Task objective - Start at the first record below and retype through the last, exactly.

Entries taken from a collection -
● ● ● ●

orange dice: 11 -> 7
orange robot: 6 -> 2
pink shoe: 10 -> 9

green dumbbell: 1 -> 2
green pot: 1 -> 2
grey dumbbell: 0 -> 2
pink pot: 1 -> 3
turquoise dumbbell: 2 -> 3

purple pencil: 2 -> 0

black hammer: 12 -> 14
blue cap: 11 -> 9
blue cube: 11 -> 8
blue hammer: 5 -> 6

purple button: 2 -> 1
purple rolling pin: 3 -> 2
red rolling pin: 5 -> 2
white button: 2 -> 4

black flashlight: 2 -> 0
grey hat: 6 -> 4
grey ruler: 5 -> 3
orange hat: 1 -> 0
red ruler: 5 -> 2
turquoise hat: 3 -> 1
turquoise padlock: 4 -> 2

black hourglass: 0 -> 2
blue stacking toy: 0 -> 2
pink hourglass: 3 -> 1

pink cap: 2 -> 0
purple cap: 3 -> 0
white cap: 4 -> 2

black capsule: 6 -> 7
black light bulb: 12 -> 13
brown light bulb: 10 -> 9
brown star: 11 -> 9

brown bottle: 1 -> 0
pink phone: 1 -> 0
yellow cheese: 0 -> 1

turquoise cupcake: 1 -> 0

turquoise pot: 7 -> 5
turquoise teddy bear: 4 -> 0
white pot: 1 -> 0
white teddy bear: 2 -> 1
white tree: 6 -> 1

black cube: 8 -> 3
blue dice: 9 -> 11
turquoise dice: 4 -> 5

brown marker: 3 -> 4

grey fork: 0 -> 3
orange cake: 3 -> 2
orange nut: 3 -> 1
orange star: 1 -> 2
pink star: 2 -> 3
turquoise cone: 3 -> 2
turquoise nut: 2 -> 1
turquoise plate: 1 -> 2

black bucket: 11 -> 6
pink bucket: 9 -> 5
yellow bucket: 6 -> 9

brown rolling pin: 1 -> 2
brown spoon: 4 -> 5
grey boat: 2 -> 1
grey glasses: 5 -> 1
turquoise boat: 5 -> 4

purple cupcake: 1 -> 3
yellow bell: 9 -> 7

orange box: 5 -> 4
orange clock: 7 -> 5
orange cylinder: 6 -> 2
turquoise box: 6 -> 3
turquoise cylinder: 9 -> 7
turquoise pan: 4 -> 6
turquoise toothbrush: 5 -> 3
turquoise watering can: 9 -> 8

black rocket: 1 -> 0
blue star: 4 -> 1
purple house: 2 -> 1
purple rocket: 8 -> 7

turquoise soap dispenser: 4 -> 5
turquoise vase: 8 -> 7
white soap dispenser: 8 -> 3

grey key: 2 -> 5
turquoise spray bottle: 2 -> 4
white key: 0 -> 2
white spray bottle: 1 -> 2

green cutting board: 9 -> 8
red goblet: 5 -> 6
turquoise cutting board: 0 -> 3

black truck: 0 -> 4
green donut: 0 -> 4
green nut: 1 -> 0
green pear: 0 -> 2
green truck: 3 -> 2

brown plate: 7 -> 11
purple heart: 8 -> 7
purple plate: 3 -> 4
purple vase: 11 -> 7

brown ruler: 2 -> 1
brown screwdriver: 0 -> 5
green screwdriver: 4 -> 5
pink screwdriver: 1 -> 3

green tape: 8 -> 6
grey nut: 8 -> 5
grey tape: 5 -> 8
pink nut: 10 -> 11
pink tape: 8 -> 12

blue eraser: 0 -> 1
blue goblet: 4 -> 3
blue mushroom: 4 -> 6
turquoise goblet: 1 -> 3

● ● ● ●

Exercise response -
orange dice: 11 -> 7
orange robot: 6 -> 2
pink shoe: 10 -> 9

green dumbbell: 1 -> 2
green pot: 1 -> 2
grey dumbbell: 0 -> 2
pink pot: 1 -> 3
turquoise dumbbell: 2 -> 3

purple pencil: 2 -> 0

black hammer: 12 -> 14
blue cap: 11 -> 9
blue cube: 11 -> 8
blue hammer: 5 -> 6

purple button: 2 -> 1
purple rolling pin: 3 -> 2
red rolling pin: 5 -> 2
white button: 2 -> 4

black flashlight: 2 -> 0
grey hat: 6 -> 4
grey ruler: 5 -> 3
orange hat: 1 -> 0
red ruler: 5 -> 2
turquoise hat: 3 -> 1
turquoise padlock: 4 -> 2

black hourglass: 0 -> 2
blue stacking toy: 0 -> 2
pink hourglass: 3 -> 1

pink cap: 2 -> 0
purple cap: 3 -> 0
white cap: 4 -> 2

black capsule: 6 -> 7
black light bulb: 12 -> 13
brown light bulb: 10 -> 9
brown star: 11 -> 9

brown bottle: 1 -> 0
pink phone: 1 -> 0
yellow cheese: 0 -> 1

turquoise cupcake: 1 -> 0

turquoise pot: 7 -> 5
turquoise teddy bear: 4 -> 0
white pot: 1 -> 0
white teddy bear: 2 -> 1
white tree: 6 -> 1

black cube: 8 -> 3
blue dice: 9 -> 11
turquoise dice: 4 -> 5

brown marker: 3 -> 4

grey fork: 0 -> 3
orange cake: 3 -> 2
orange nut: 3 -> 1
orange star: 1 -> 2
pink star: 2 -> 3
turquoise cone: 3 -> 2
turquoise nut: 2 -> 1
turquoise plate: 1 -> 2

black bucket: 11 -> 6
pink bucket: 9 -> 5
yellow bucket: 6 -> 9

brown rolling pin: 1 -> 2
brown spoon: 4 -> 5
grey boat: 2 -> 1
grey glasses: 5 -> 1
turquoise boat: 5 -> 4

purple cupcake: 1 -> 3
yellow bell: 9 -> 7

orange box: 5 -> 4
orange clock: 7 -> 5
orange cylinder: 6 -> 2
turquoise box: 6 -> 3
turquoise cylinder: 9 -> 7
turquoise pan: 4 -> 6
turquoise toothbrush: 5 -> 3
turquoise watering can: 9 -> 8

black rocket: 1 -> 0
blue star: 4 -> 1
purple house: 2 -> 1
purple rocket: 8 -> 7

turquoise soap dispenser: 4 -> 5
turquoise vase: 8 -> 7
white soap dispenser: 8 -> 3

grey key: 2 -> 5
turquoise spray bottle: 2 -> 4
white key: 0 -> 2
white spray bottle: 1 -> 2

green cutting board: 9 -> 8
red goblet: 5 -> 6
turquoise cutting board: 0 -> 3

black truck: 0 -> 4
green donut: 0 -> 4
green nut: 1 -> 0
green pear: 0 -> 2
green truck: 3 -> 2

brown plate: 7 -> 11
purple heart: 8 -> 7
purple plate: 3 -> 4
purple vase: 11 -> 7

brown ruler: 2 -> 1
brown screwdriver: 0 -> 5
green screwdriver: 4 -> 5
pink screwdriver: 1 -> 3

green tape: 8 -> 6
grey nut: 8 -> 5
grey tape: 5 -> 8
pink nut: 10 -> 11
pink tape: 8 -> 12

blue eraser: 0 -> 1
blue goblet: 4 -> 3
blue mushroom: 4 -> 6
turquoise goblet: 1 -> 3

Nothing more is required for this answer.